● **Work to do**:
List every line in the records below that contains the string "kern".

● **Data rows**:

^^^^^^^^^^^^^^^^

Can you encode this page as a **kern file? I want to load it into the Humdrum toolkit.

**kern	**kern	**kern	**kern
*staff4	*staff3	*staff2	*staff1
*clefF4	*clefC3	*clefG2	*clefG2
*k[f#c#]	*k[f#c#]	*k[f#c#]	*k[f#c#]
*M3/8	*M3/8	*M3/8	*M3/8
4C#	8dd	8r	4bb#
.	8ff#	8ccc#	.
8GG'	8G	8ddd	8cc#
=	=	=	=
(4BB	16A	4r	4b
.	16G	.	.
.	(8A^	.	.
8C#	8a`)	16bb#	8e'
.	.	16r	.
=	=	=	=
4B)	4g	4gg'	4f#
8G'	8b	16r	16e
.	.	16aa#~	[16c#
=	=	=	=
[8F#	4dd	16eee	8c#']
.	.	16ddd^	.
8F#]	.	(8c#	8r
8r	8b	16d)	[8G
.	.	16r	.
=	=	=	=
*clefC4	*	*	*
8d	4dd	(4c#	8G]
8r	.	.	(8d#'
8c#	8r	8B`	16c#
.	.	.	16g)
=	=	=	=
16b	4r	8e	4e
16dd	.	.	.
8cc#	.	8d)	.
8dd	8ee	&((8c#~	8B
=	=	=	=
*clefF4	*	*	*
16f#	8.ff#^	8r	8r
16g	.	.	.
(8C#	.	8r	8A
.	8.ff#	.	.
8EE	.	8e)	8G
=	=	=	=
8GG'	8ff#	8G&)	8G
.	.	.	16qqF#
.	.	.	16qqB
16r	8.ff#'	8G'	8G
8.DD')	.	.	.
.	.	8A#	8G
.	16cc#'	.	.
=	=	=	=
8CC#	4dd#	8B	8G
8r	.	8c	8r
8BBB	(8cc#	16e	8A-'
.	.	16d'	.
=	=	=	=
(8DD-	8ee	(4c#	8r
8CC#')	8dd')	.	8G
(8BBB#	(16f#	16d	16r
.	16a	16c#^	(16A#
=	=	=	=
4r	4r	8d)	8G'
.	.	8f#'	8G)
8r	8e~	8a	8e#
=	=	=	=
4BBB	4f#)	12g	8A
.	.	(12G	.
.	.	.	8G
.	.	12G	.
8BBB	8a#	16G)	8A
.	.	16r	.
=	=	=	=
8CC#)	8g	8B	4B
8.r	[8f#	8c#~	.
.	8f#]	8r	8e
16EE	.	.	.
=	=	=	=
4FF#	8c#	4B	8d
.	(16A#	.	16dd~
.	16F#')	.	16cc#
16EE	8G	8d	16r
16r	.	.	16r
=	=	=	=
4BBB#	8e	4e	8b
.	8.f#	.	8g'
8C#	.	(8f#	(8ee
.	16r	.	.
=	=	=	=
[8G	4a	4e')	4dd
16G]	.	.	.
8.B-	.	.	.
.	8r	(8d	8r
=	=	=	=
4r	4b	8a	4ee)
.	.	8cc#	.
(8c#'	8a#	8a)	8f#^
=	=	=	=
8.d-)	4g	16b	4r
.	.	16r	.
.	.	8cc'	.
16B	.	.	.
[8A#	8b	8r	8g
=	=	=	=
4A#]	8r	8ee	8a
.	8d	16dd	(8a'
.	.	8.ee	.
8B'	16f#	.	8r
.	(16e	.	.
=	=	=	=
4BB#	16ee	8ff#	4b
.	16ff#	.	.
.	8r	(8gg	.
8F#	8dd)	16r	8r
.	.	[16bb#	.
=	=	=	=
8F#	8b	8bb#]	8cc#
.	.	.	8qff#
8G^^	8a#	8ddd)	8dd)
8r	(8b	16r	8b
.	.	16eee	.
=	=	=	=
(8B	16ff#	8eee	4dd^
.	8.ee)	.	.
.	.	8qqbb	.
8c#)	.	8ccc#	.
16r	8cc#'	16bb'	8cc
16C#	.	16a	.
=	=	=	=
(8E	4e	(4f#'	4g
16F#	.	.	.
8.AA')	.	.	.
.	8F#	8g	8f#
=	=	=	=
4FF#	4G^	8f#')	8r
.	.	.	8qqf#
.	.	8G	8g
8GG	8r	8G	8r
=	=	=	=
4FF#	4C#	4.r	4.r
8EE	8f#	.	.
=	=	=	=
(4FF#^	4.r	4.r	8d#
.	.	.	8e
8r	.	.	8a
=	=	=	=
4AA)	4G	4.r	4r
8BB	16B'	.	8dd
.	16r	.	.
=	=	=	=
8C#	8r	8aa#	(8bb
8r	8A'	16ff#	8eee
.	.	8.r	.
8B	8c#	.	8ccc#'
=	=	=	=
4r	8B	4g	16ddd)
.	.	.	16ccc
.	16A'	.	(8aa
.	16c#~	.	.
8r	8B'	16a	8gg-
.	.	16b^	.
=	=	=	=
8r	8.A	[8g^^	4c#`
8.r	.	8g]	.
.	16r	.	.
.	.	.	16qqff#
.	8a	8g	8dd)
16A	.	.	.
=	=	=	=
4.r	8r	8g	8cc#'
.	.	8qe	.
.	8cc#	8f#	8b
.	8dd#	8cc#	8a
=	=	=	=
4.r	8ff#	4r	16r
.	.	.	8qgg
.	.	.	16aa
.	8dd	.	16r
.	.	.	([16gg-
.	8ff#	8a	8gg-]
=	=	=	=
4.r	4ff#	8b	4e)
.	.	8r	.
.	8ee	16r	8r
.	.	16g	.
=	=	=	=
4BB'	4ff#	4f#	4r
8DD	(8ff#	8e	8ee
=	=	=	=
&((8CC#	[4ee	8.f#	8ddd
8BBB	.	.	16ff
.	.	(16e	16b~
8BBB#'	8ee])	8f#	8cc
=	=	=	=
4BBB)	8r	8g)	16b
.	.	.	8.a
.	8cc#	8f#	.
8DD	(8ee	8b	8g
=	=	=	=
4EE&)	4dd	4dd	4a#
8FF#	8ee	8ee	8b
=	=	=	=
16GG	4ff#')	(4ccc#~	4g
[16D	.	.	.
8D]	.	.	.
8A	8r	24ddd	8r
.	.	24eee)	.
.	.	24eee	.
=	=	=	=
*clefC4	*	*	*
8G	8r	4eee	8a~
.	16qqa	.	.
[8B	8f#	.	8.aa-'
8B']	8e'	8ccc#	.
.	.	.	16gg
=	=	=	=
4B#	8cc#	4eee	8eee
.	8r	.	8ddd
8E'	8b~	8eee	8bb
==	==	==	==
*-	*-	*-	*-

^^^^^^^^^^^^^^^^

● **Task output**:
Can you encode this page as a **kern file? I want to load it into the Humdrum toolkit.
**kern	**kern	**kern	**kern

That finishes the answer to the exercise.